■ Work instruction ■
Each line of the data below holding the word "none" must be copied.

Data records
※

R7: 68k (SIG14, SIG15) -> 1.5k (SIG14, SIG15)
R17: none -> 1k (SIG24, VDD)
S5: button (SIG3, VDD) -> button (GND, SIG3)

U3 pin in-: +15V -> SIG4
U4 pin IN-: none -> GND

※

■ Response for this exercise ■
R17: none -> 1k (SIG24, VDD)
U4 pin IN-: none -> GND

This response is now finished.